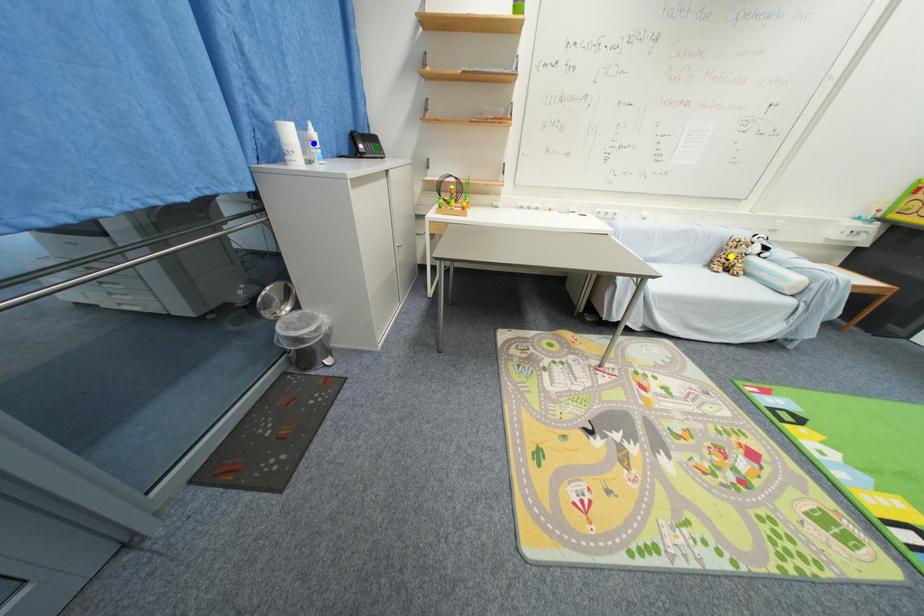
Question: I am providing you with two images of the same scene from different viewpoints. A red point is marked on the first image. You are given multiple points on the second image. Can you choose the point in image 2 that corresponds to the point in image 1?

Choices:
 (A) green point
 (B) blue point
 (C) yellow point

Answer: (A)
* * *
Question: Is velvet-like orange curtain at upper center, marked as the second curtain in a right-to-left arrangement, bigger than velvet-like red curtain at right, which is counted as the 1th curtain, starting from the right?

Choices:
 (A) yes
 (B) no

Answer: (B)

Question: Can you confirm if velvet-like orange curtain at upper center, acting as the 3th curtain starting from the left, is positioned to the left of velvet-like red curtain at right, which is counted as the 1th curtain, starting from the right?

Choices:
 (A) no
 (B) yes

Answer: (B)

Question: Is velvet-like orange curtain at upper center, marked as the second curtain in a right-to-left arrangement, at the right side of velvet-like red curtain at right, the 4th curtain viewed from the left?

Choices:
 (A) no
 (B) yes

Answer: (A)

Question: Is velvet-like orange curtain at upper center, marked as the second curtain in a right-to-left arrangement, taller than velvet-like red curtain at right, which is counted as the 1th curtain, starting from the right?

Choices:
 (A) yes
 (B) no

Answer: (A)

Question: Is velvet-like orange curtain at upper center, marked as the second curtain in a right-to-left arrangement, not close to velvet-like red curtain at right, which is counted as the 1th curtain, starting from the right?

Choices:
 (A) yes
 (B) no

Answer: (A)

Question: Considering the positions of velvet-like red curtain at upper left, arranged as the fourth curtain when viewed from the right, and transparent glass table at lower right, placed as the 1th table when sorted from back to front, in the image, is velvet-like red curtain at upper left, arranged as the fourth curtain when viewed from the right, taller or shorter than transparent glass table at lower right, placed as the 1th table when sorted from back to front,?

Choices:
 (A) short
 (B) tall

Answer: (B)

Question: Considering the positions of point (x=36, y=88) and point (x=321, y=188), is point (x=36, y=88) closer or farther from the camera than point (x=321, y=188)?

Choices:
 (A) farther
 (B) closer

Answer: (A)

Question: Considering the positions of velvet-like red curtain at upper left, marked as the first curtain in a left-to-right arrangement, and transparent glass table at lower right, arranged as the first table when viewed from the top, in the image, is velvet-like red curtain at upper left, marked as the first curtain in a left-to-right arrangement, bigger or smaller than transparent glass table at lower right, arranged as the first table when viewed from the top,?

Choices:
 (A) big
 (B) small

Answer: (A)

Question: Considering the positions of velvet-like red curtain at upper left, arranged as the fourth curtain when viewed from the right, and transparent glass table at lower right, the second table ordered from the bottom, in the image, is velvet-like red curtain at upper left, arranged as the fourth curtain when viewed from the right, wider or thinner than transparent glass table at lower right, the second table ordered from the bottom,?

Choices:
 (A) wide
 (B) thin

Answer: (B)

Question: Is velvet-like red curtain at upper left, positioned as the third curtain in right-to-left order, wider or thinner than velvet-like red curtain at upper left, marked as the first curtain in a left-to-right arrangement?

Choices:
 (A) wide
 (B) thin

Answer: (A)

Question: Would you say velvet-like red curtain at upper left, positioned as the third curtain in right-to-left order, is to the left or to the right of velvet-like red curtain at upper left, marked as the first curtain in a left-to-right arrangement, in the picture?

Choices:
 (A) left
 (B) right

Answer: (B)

#### WHAT YOU ARE ASKED TO DO:
Report every line of the data above that contains the word "table", treating uppercase and lowercase letters as different.

#### RESPONSE BOX:
Question: Considering the positions of velvet-like red curtain at upper left, arranged as the fourth curtain when viewed from the right, and transparent glass table at lower right, placed as the 1th table when sorted from back to front, in the image, is velvet-like red curtain at upper left, arranged as the fourth curtain when viewed from the right, taller or shorter than transparent glass table at lower right, placed as the 1th table when sorted from back to front,?
Question: Considering the positions of velvet-like red curtain at upper left, marked as the first curtain in a left-to-right arrangement, and transparent glass table at lower right, arranged as the first table when viewed from the top, in the image, is velvet-like red curtain at upper left, marked as the first curtain in a left-to-right arrangement, bigger or smaller than transparent glass table at lower right, arranged as the first table when viewed from the top,?
Question: Considering the positions of velvet-like red curtain at upper left, arranged as the fourth curtain when viewed from the right, and transparent glass table at lower right, the second table ordered from the bottom, in the image, is velvet-like red curtain at upper left, arranged as the fourth curtain when viewed from the right, wider or thinner than transparent glass table at lower right, the second table ordered from the bottom,?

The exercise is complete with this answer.